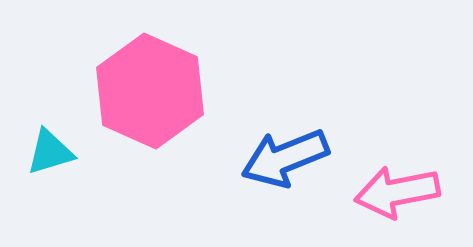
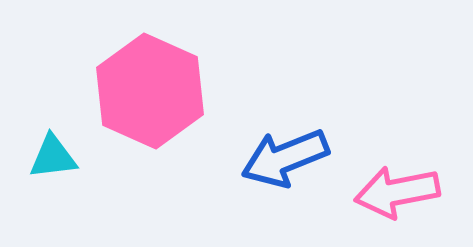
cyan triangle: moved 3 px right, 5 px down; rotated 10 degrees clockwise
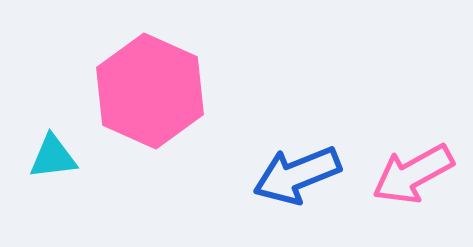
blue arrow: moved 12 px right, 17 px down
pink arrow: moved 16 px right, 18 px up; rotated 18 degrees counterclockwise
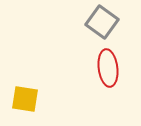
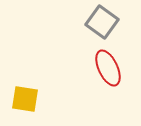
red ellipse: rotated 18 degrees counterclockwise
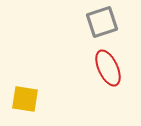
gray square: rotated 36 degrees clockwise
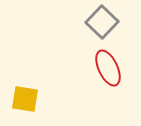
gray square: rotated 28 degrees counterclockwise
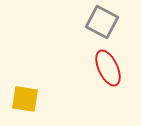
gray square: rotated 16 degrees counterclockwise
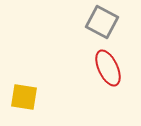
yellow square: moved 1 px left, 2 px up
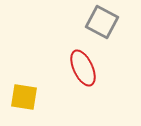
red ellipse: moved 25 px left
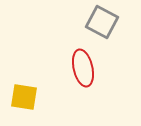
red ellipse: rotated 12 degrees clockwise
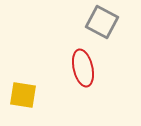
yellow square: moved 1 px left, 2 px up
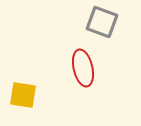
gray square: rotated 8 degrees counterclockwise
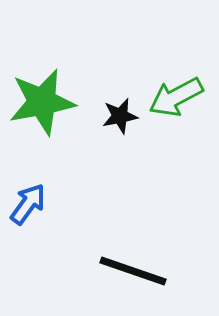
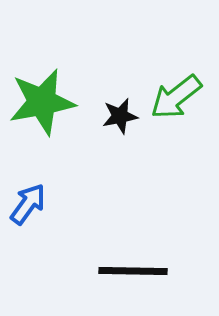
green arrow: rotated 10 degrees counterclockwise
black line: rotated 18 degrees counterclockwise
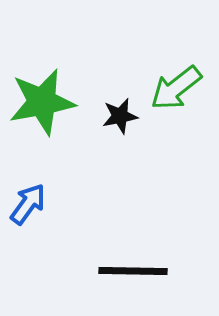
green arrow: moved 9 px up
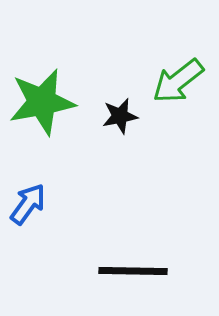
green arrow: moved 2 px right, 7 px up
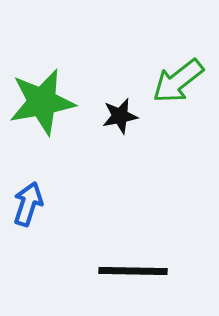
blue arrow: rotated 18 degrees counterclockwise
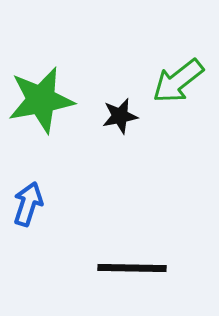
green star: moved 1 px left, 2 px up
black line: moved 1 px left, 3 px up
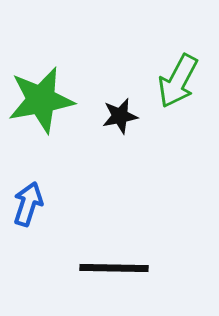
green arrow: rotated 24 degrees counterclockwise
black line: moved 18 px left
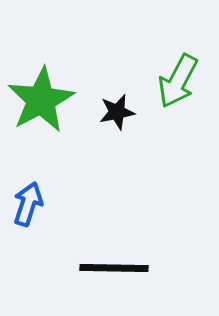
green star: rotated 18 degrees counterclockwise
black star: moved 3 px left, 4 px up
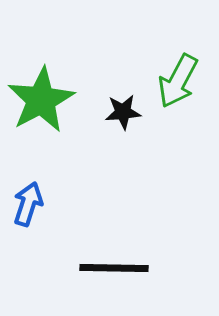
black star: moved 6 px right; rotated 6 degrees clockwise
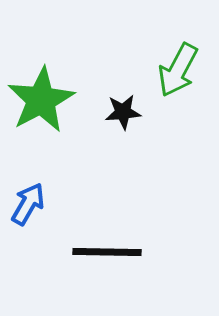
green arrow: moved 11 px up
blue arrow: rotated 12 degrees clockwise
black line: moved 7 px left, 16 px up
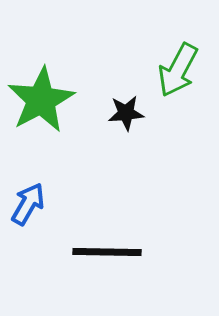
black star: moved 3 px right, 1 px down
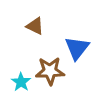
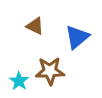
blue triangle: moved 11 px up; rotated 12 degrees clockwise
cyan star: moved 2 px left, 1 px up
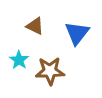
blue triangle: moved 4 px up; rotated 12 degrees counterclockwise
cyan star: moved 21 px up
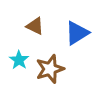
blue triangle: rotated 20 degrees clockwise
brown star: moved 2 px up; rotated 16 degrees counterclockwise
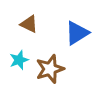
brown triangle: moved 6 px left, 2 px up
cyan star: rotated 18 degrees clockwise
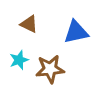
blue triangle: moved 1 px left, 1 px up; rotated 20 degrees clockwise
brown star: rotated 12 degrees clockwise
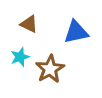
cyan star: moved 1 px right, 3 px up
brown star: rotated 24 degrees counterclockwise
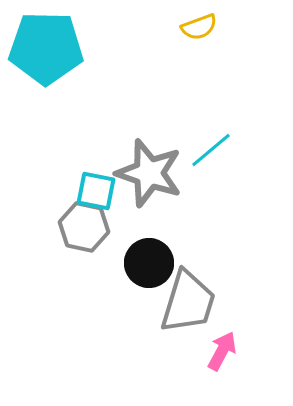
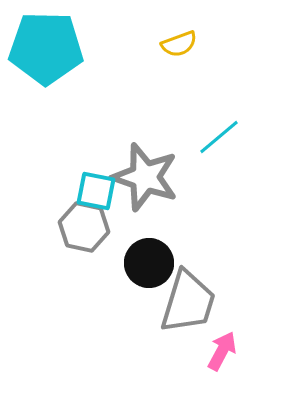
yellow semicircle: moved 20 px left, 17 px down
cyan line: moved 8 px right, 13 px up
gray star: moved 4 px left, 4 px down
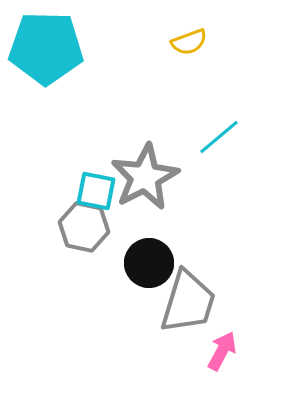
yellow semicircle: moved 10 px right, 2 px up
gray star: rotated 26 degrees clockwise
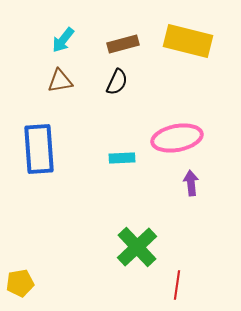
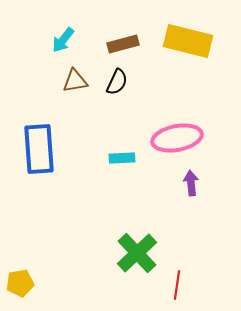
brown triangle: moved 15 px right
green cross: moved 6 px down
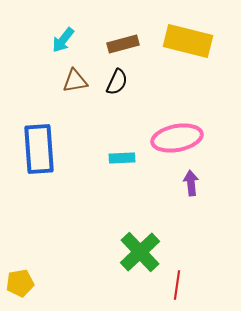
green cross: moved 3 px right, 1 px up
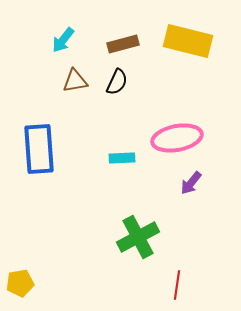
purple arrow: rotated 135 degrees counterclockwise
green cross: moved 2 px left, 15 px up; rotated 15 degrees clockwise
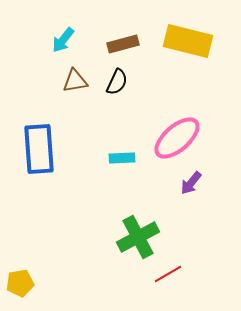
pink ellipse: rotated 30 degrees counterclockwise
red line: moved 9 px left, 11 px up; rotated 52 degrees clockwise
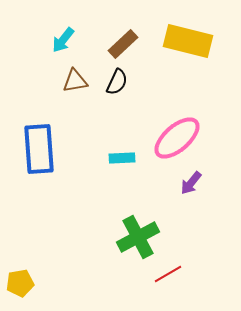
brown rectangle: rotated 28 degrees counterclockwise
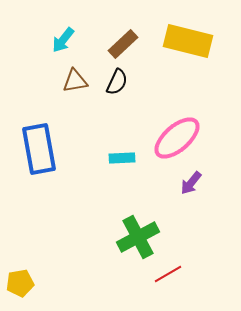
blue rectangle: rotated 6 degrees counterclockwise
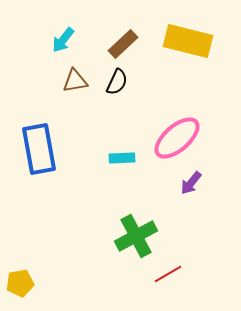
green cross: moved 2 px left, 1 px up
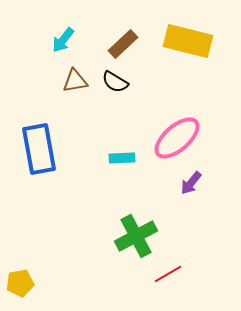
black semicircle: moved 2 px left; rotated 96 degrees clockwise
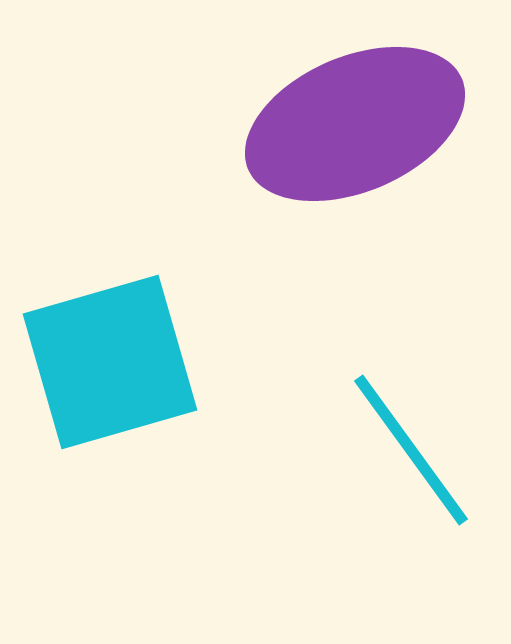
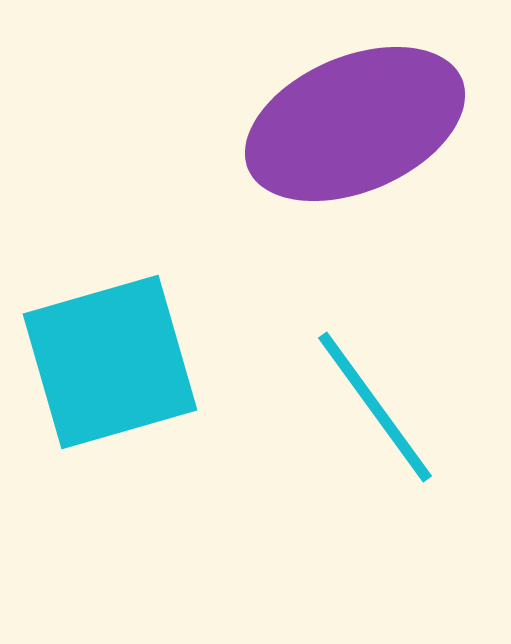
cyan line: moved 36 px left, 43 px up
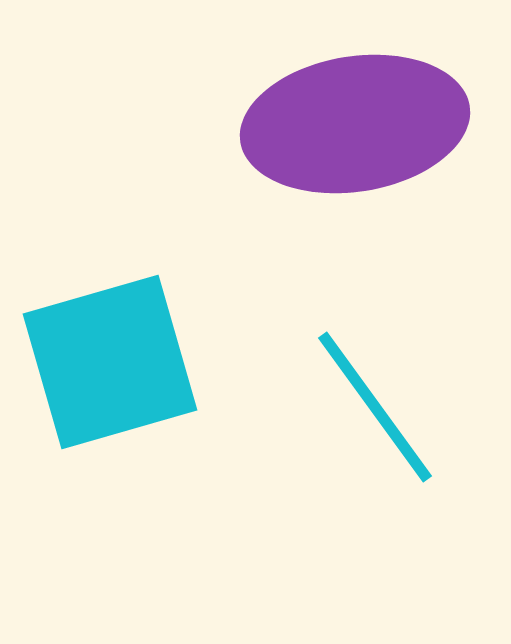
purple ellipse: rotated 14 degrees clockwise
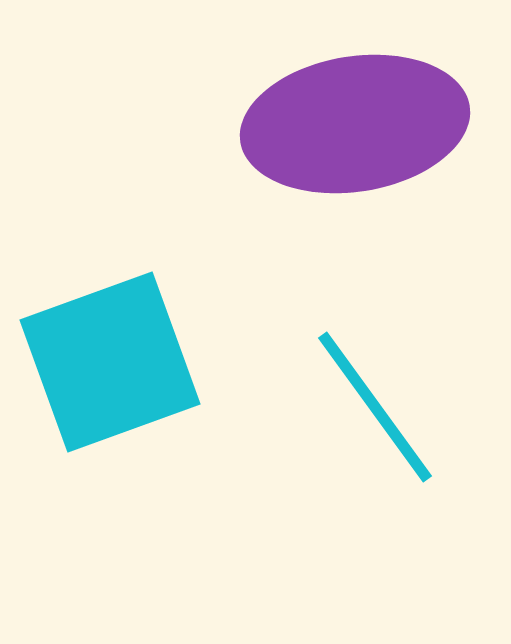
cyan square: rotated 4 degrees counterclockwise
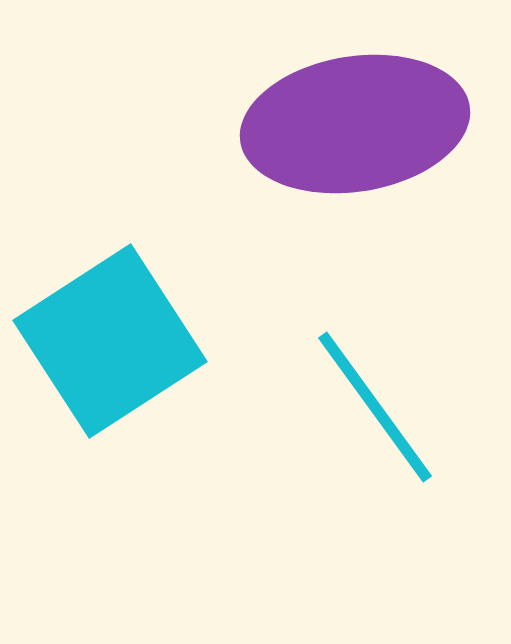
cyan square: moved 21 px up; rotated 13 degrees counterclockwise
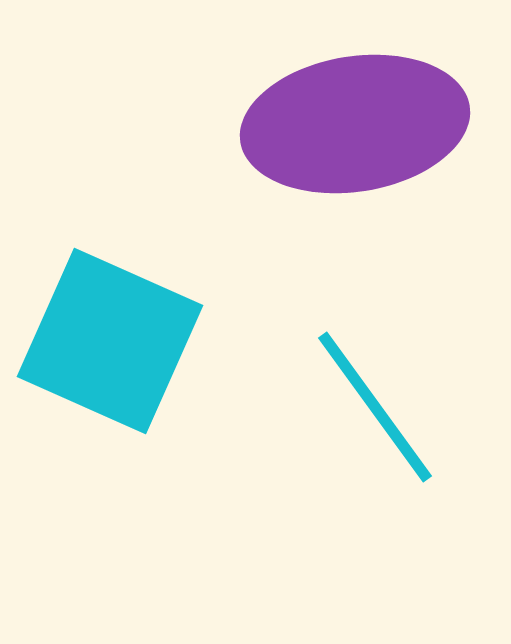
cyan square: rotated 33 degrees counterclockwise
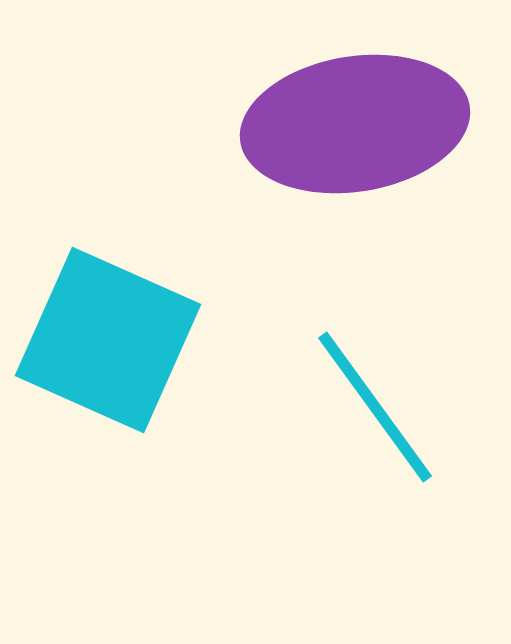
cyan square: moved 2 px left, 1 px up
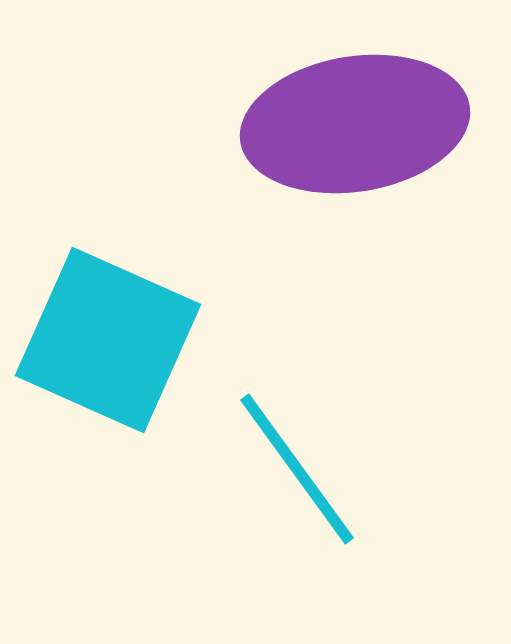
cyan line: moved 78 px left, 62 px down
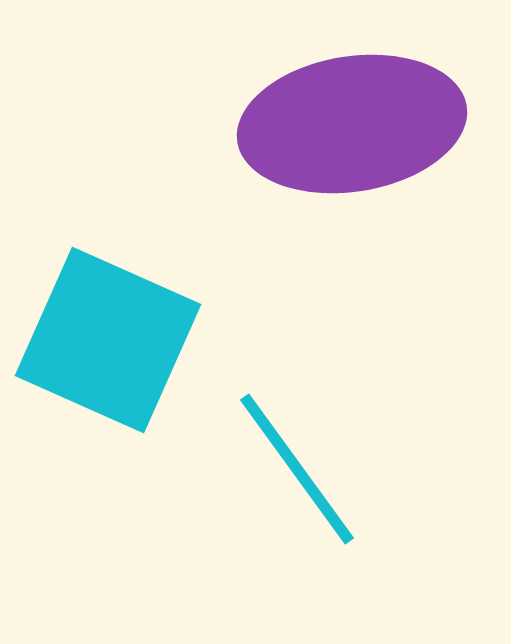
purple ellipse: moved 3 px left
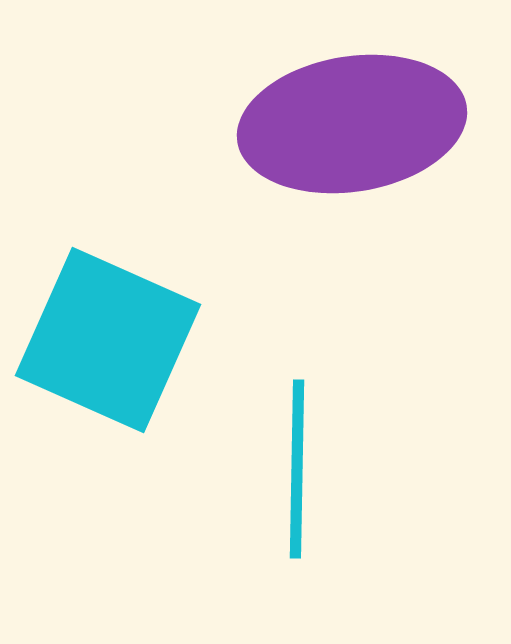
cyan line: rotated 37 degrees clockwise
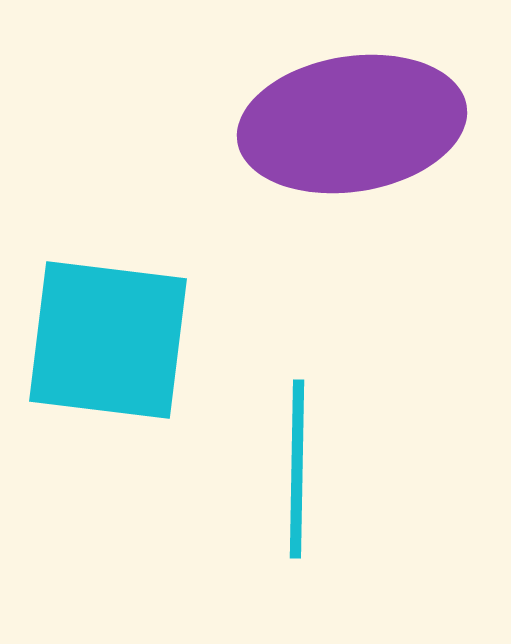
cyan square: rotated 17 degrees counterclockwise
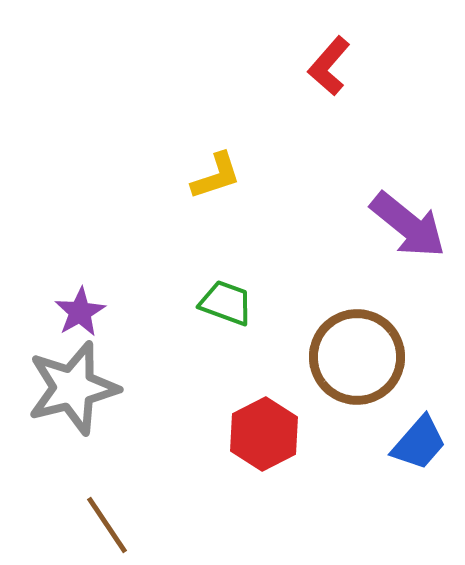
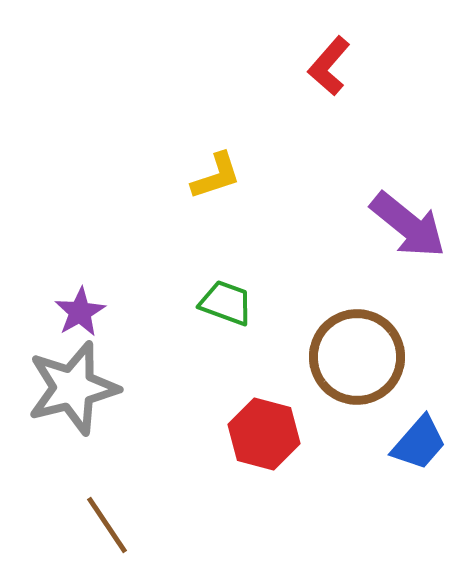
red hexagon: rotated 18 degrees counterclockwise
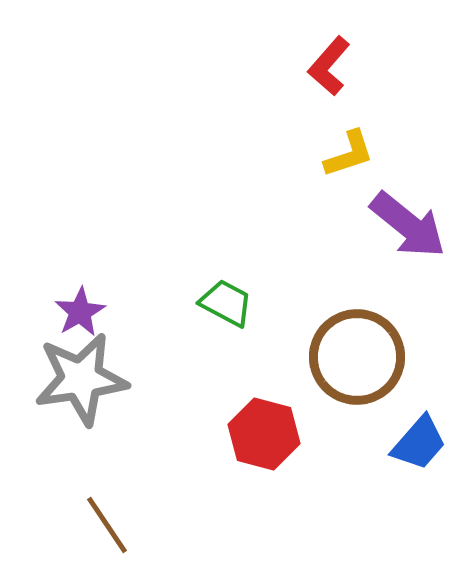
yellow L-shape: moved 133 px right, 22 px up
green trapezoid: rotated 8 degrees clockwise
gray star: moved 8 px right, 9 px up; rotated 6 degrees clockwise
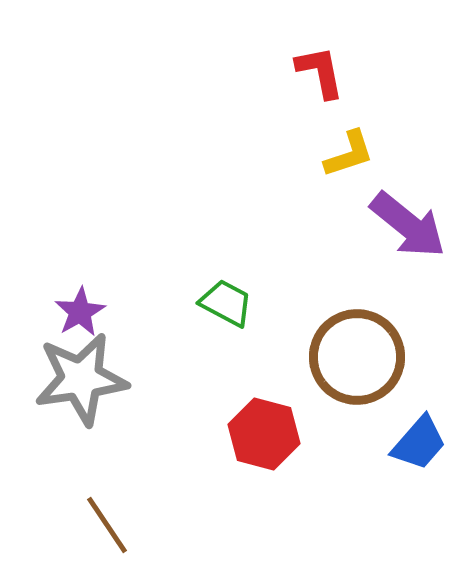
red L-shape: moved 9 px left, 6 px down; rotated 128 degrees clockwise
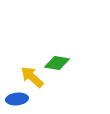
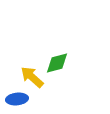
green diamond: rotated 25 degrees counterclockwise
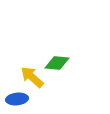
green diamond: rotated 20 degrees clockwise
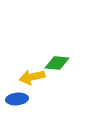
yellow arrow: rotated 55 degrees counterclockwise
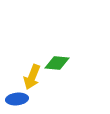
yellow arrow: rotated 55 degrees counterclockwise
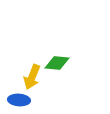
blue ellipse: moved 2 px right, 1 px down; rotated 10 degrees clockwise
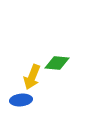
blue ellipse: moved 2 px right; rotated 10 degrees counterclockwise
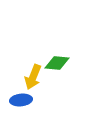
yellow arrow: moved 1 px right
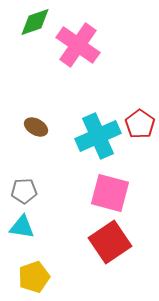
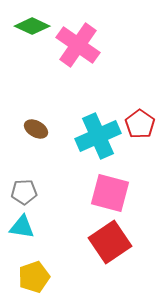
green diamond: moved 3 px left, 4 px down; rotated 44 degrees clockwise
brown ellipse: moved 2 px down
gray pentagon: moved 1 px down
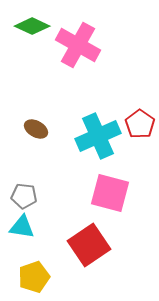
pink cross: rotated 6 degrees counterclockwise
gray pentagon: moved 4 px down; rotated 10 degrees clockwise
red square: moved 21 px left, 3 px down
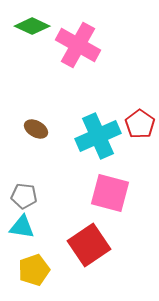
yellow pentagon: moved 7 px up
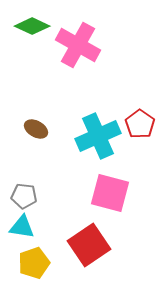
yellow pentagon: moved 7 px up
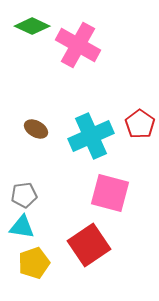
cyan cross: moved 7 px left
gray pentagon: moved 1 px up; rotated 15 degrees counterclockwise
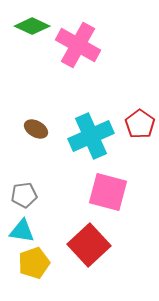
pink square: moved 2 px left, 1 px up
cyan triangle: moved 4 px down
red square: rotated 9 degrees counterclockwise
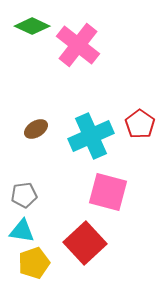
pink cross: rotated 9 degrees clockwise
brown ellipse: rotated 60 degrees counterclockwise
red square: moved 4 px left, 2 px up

» Written exercise:
Reproduce the lines of the records from the line with "blue ellipse: moved 2 px right, 1" to the line with "gray pentagon: moved 1 px down", both included, and leave the pictures out of your answer.

» Output for this task:
blue ellipse: moved 2 px right, 1 px down; rotated 10 degrees clockwise
blue ellipse: moved 2 px right; rotated 10 degrees counterclockwise
yellow arrow: moved 1 px right
green diamond: moved 3 px left, 4 px down; rotated 44 degrees clockwise
brown ellipse: moved 2 px down
gray pentagon: moved 1 px down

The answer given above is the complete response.